Modification records
• • • • • • •

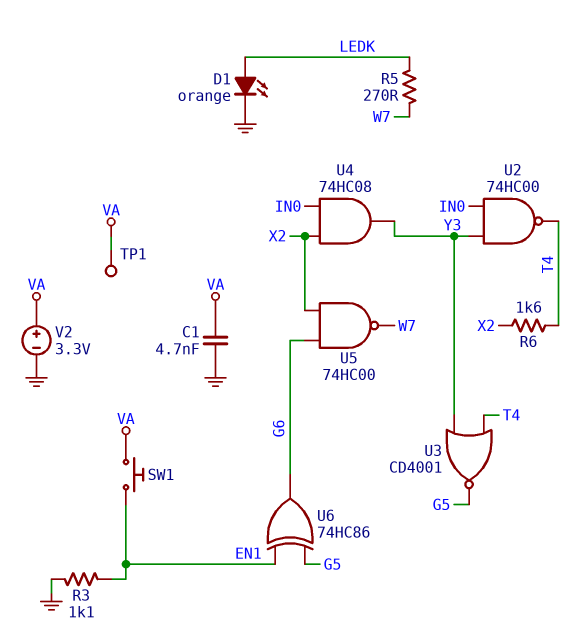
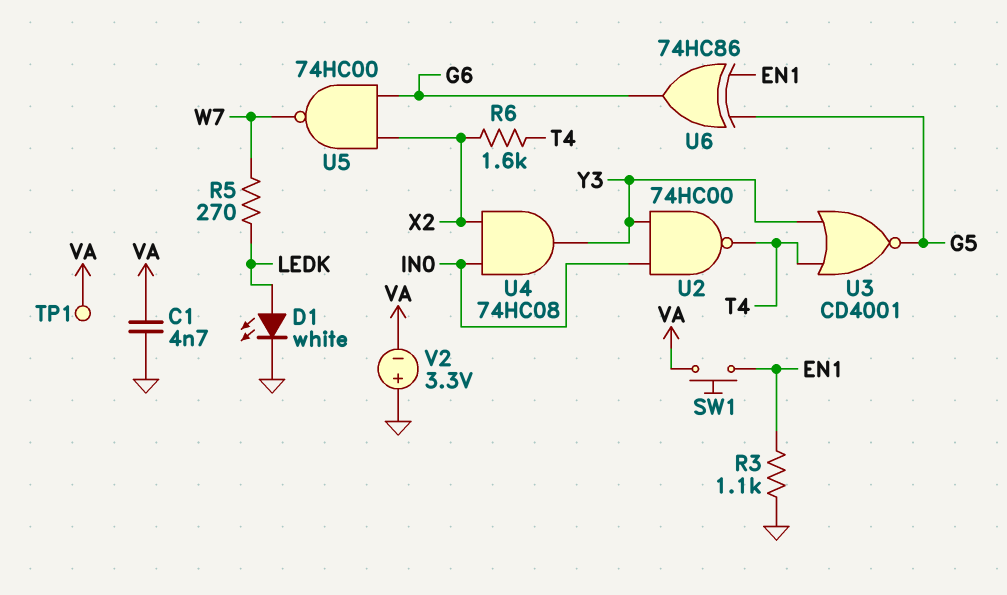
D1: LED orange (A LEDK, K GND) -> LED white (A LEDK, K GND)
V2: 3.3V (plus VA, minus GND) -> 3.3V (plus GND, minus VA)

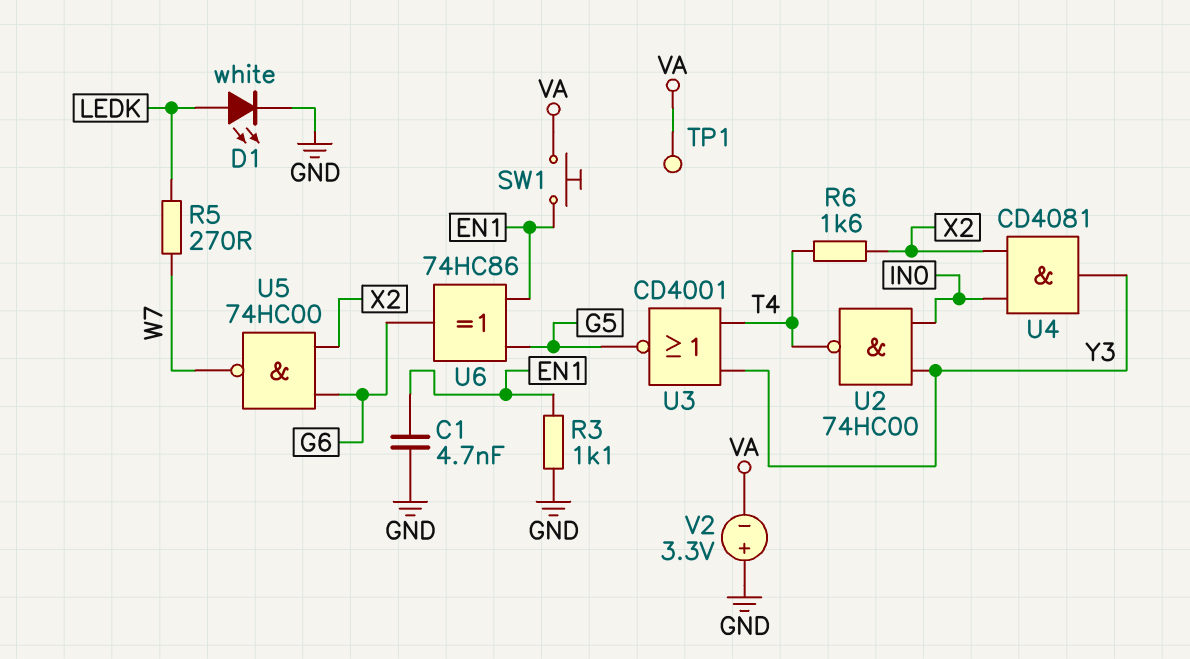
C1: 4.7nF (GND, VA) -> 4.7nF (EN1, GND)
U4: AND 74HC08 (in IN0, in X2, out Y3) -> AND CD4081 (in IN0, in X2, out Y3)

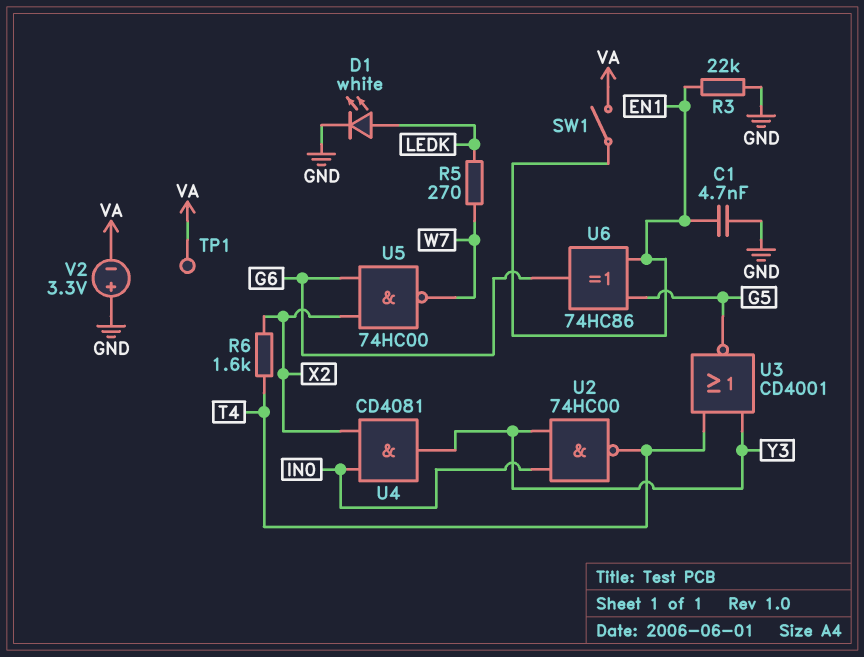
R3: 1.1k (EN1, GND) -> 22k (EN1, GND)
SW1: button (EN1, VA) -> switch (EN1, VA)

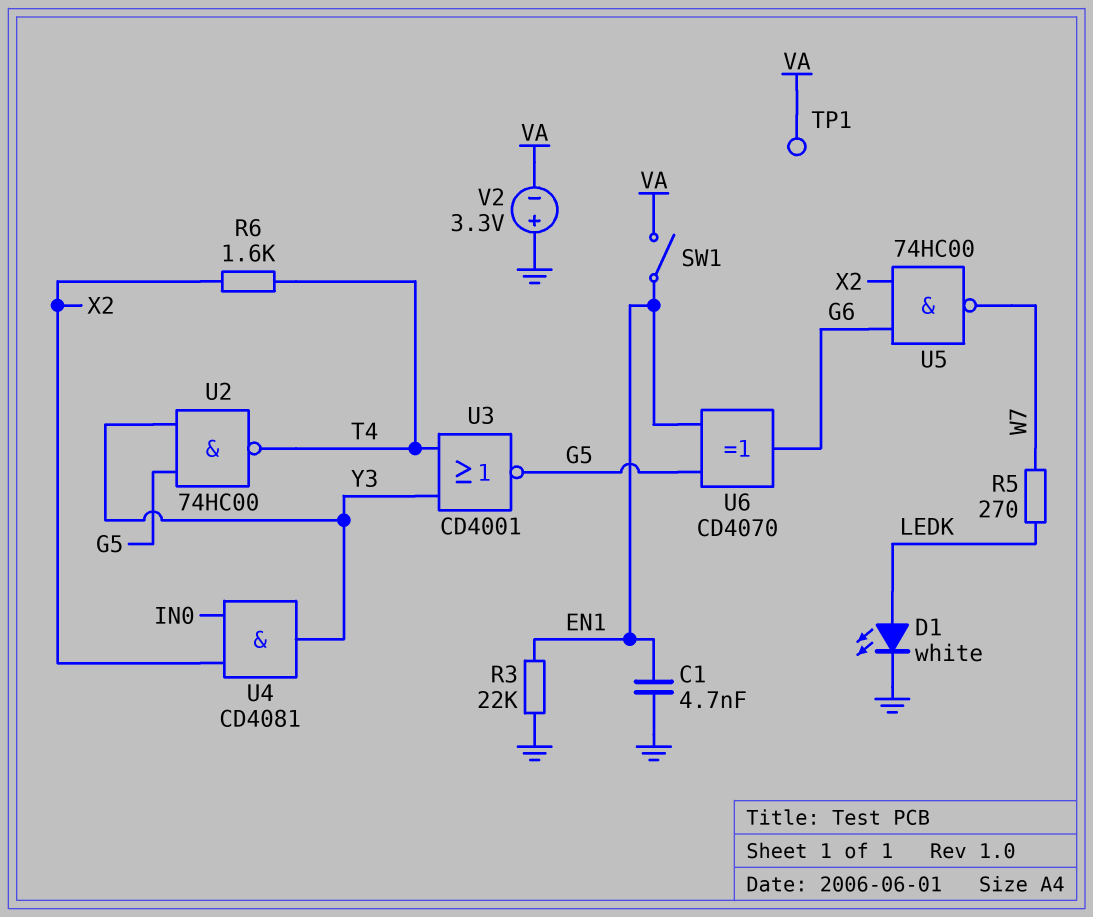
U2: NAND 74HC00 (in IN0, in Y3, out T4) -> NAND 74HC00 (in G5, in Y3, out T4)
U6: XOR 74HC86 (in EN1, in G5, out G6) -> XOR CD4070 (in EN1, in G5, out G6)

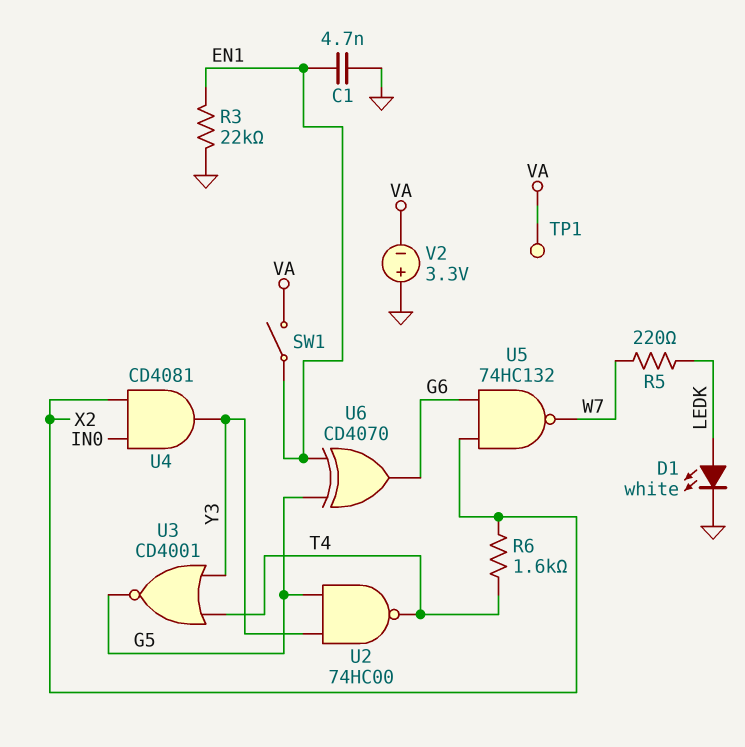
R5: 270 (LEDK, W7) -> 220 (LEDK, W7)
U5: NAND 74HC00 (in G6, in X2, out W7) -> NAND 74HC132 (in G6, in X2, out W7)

• • • • • • •

WHAT THE EXERCISE ASKS: Write out all of the records above. Keep them exact and leave out the pictures.

RESPONSE AREA:
D1: LED orange (A LEDK, K GND) -> LED white (A LEDK, K GND)
V2: 3.3V (plus VA, minus GND) -> 3.3V (plus GND, minus VA)

C1: 4.7nF (GND, VA) -> 4.7nF (EN1, GND)
U4: AND 74HC08 (in IN0, in X2, out Y3) -> AND CD4081 (in IN0, in X2, out Y3)

R3: 1.1k (EN1, GND) -> 22k (EN1, GND)
SW1: button (EN1, VA) -> switch (EN1, VA)

U2: NAND 74HC00 (in IN0, in Y3, out T4) -> NAND 74HC00 (in G5, in Y3, out T4)
U6: XOR 74HC86 (in EN1, in G5, out G6) -> XOR CD4070 (in EN1, in G5, out G6)

R5: 270 (LEDK, W7) -> 220 (LEDK, W7)
U5: NAND 74HC00 (in G6, in X2, out W7) -> NAND 74HC132 (in G6, in X2, out W7)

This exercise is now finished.